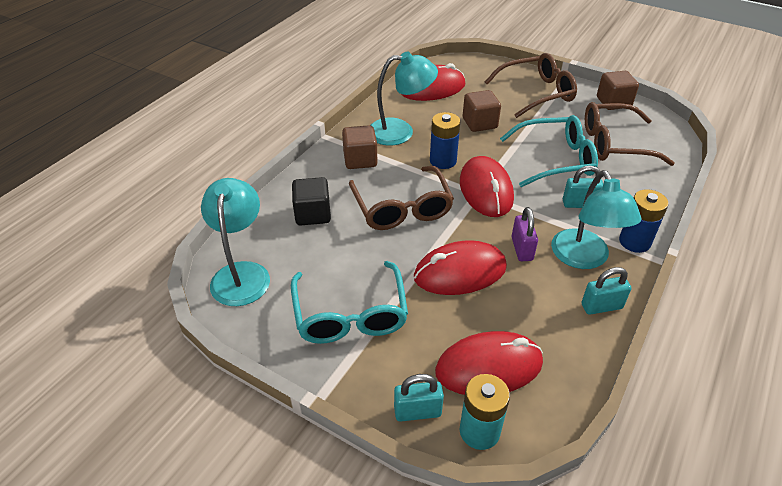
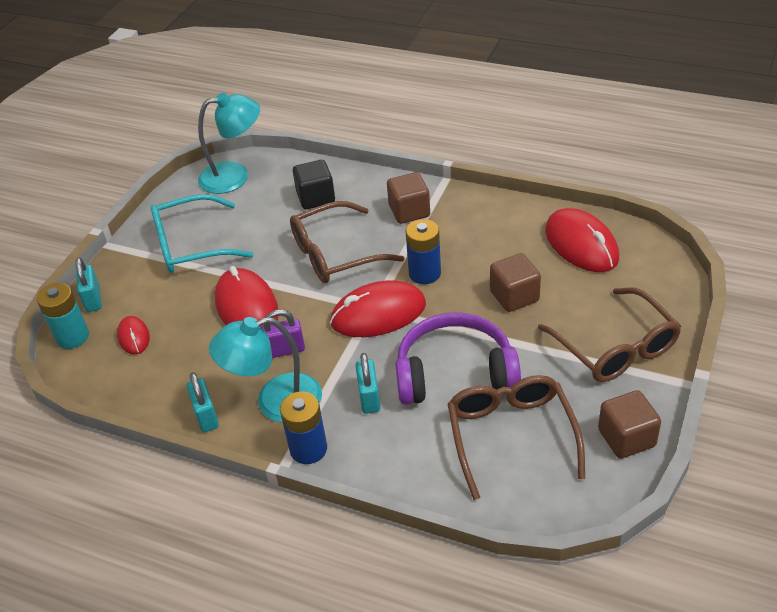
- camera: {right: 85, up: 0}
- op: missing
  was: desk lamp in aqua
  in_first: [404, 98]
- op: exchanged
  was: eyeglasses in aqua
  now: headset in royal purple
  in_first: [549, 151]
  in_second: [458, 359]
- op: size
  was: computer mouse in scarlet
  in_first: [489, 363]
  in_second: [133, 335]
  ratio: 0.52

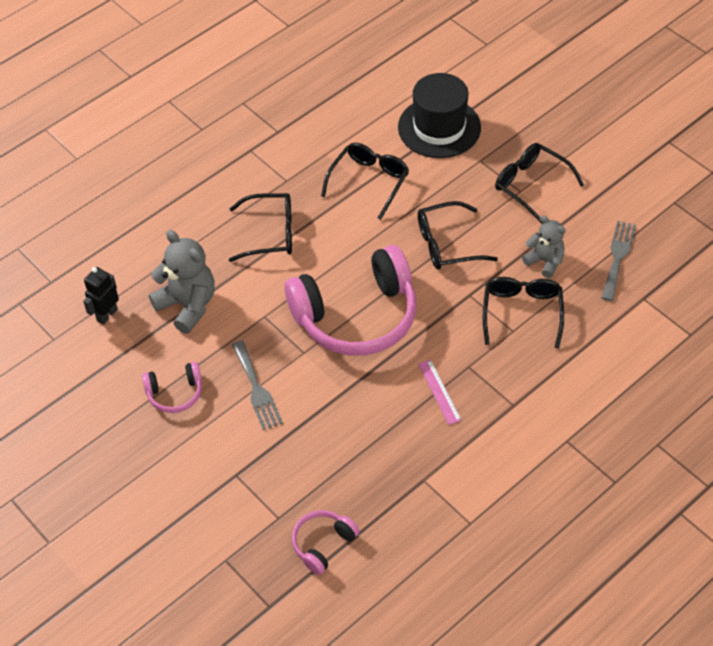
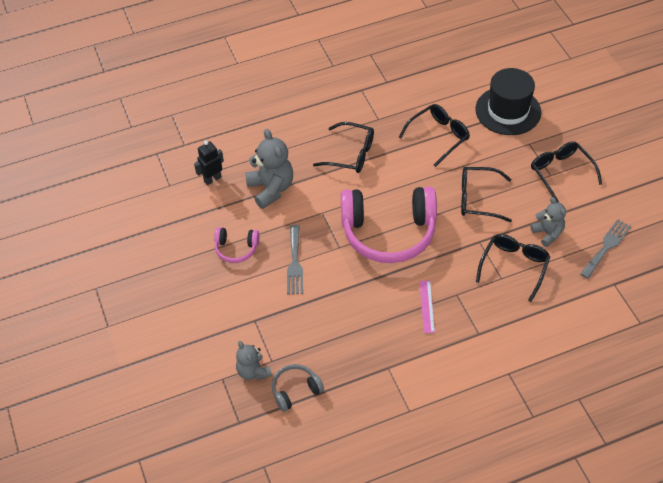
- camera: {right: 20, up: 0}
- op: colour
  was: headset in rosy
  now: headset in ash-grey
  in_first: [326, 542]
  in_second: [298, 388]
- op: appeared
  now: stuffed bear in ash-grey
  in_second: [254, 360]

----------------------------------------

→ **What you will do**
The required answer is an exact copy of the lines from the one containing "in_second: [458, 359]" through the last line of the material, with the pictures removed.

→ **Expected answer**
  in_second: [458, 359]
- op: size
  was: computer mouse in scarlet
  in_first: [489, 363]
  in_second: [133, 335]
  ratio: 0.52

- camera: {right: 20, up: 0}
- op: colour
  was: headset in rosy
  now: headset in ash-grey
  in_first: [326, 542]
  in_second: [298, 388]
- op: appeared
  now: stuffed bear in ash-grey
  in_second: [254, 360]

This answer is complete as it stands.